■ **Task statement**
Return every line of the material below unchanged, but leave out the pictures.

(Data listing)
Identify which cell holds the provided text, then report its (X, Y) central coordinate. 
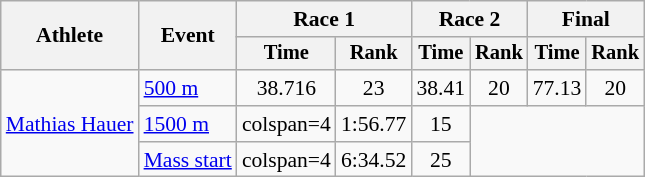
Event (188, 36)
23 (374, 88)
1500 m (188, 124)
Mathias Hauer (70, 124)
Athlete (70, 36)
500 m (188, 88)
15 (440, 124)
38.41 (440, 88)
1:56.77 (374, 124)
77.13 (558, 88)
Race 2 (469, 19)
38.716 (286, 88)
Race 1 (324, 19)
Final (586, 19)
colspan=4 (286, 124)
Find where the given text appears and provide that cell's center as [X, Y] coordinate. 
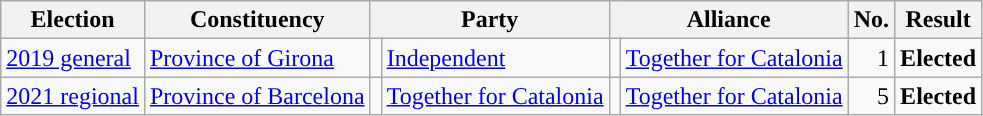
Result [938, 20]
1 [871, 58]
Election [73, 20]
2019 general [73, 58]
Province of Girona [257, 58]
No. [871, 20]
Party [490, 20]
Constituency [257, 20]
Province of Barcelona [257, 96]
2021 regional [73, 96]
Alliance [728, 20]
5 [871, 96]
Independent [495, 58]
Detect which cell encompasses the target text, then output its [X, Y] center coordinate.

■ **Written answer**
Identify which cell holds the provided text, then report its (X, Y) central coordinate. 
Event (188, 36)
23 (374, 88)
1500 m (188, 124)
Mathias Hauer (70, 124)
Athlete (70, 36)
500 m (188, 88)
15 (440, 124)
38.41 (440, 88)
1:56.77 (374, 124)
77.13 (558, 88)
Race 2 (469, 19)
38.716 (286, 88)
Race 1 (324, 19)
Final (586, 19)
colspan=4 (286, 124)
Find where the given text appears and provide that cell's center as [X, Y] coordinate. 
Result [938, 20]
1 [871, 58]
Election [73, 20]
2019 general [73, 58]
Province of Girona [257, 58]
No. [871, 20]
Party [490, 20]
Constituency [257, 20]
Province of Barcelona [257, 96]
2021 regional [73, 96]
Alliance [728, 20]
5 [871, 96]
Independent [495, 58]
Detect which cell encompasses the target text, then output its [X, Y] center coordinate.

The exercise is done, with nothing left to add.